__DIRECTIONS__: Each entry should be duplicated exactly, with no line missing.

DATA FOR PROCESSING section start

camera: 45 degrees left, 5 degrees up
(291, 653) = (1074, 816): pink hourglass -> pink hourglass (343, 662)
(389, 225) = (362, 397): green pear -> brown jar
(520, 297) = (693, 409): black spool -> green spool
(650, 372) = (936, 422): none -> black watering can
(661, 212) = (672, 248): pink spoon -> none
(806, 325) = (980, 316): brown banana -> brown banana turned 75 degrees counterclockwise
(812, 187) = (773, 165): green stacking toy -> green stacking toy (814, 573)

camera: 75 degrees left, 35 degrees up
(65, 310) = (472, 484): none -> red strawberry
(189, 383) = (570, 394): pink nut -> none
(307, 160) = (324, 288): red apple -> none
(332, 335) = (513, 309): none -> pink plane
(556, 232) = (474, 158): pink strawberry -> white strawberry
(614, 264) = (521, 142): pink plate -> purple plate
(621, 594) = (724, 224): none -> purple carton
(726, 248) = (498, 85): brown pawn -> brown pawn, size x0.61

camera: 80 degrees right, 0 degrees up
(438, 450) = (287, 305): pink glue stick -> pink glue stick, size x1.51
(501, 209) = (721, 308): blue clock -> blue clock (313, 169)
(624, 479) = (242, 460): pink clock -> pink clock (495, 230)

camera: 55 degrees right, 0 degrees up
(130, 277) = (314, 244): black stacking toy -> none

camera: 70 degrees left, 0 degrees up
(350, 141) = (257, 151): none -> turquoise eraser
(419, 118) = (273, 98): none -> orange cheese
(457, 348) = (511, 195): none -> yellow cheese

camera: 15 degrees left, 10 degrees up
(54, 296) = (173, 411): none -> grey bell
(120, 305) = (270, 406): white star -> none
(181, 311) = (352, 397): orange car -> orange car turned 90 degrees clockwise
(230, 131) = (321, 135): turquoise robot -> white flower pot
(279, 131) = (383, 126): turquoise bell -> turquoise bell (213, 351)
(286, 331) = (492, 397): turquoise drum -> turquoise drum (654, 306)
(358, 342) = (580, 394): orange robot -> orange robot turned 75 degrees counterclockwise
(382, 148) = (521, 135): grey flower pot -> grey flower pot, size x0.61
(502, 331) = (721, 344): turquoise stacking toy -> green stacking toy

DATA FOR PROCESSING section end

__YOUR SOLUTION__:
camera: 45 degrees left, 5 degrees up
(291, 653) = (1074, 816): pink hourglass -> pink hourglass (343, 662)
(389, 225) = (362, 397): green pear -> brown jar
(520, 297) = (693, 409): black spool -> green spool
(650, 372) = (936, 422): none -> black watering can
(661, 212) = (672, 248): pink spoon -> none
(806, 325) = (980, 316): brown banana -> brown banana turned 75 degrees counterclockwise
(812, 187) = (773, 165): green stacking toy -> green stacking toy (814, 573)

camera: 75 degrees left, 35 degrees up
(65, 310) = (472, 484): none -> red strawberry
(189, 383) = (570, 394): pink nut -> none
(307, 160) = (324, 288): red apple -> none
(332, 335) = (513, 309): none -> pink plane
(556, 232) = (474, 158): pink strawberry -> white strawberry
(614, 264) = (521, 142): pink plate -> purple plate
(621, 594) = (724, 224): none -> purple carton
(726, 248) = (498, 85): brown pawn -> brown pawn, size x0.61

camera: 80 degrees right, 0 degrees up
(438, 450) = (287, 305): pink glue stick -> pink glue stick, size x1.51
(501, 209) = (721, 308): blue clock -> blue clock (313, 169)
(624, 479) = (242, 460): pink clock -> pink clock (495, 230)

camera: 55 degrees right, 0 degrees up
(130, 277) = (314, 244): black stacking toy -> none

camera: 70 degrees left, 0 degrees up
(350, 141) = (257, 151): none -> turquoise eraser
(419, 118) = (273, 98): none -> orange cheese
(457, 348) = (511, 195): none -> yellow cheese

camera: 15 degrees left, 10 degrees up
(54, 296) = (173, 411): none -> grey bell
(120, 305) = (270, 406): white star -> none
(181, 311) = (352, 397): orange car -> orange car turned 90 degrees clockwise
(230, 131) = (321, 135): turquoise robot -> white flower pot
(279, 131) = (383, 126): turquoise bell -> turquoise bell (213, 351)
(286, 331) = (492, 397): turquoise drum -> turquoise drum (654, 306)
(358, 342) = (580, 394): orange robot -> orange robot turned 75 degrees counterclockwise
(382, 148) = (521, 135): grey flower pot -> grey flower pot, size x0.61
(502, 331) = (721, 344): turquoise stacking toy -> green stacking toy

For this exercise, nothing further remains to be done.